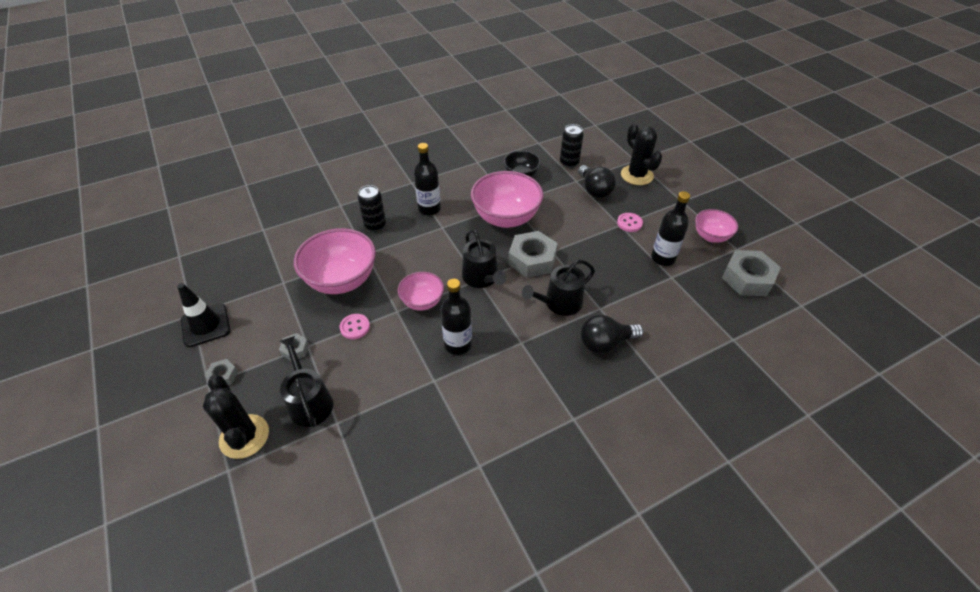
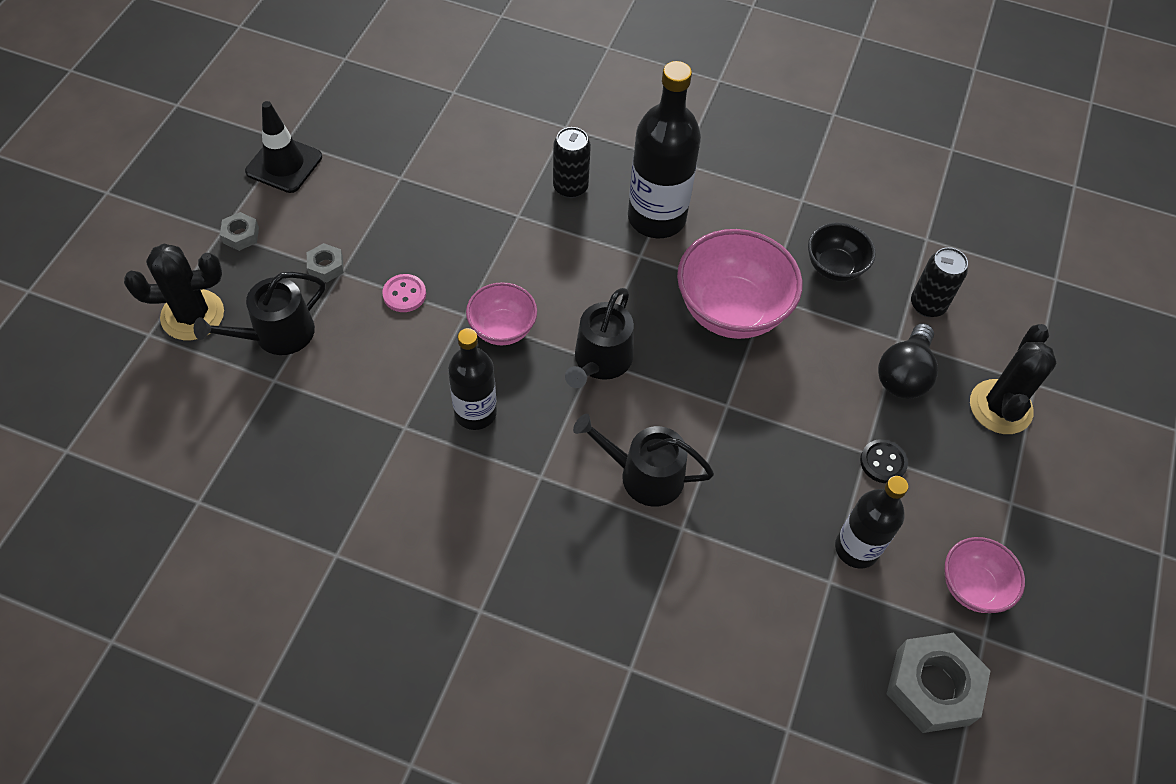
camera: 45 degrees right, 10 degrees up
(244, 436) = (192, 315): black cactus -> black cactus turned 60 degrees clockwise
(309, 401) = (277, 334): black watering can -> black watering can turned 150 degrees counterclockwise
(342, 280) = (456, 227): pink bowl -> none
(429, 209) = (656, 218): black bottle -> black bottle, size x1.56
(532, 260) = (687, 393): grey nut -> none
(605, 343) = (628, 572): black light bulb -> none
(629, 223) = (883, 462): pink button -> black button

━━━━━━━━━━━━━━━━

WHAT IS BEING ASKED
When you transcribe these entries, keep every word exact and drop the pictures.

EXPECTED OUTPUT
camera: 45 degrees right, 10 degrees up
(244, 436) = (192, 315): black cactus -> black cactus turned 60 degrees clockwise
(309, 401) = (277, 334): black watering can -> black watering can turned 150 degrees counterclockwise
(342, 280) = (456, 227): pink bowl -> none
(429, 209) = (656, 218): black bottle -> black bottle, size x1.56
(532, 260) = (687, 393): grey nut -> none
(605, 343) = (628, 572): black light bulb -> none
(629, 223) = (883, 462): pink button -> black button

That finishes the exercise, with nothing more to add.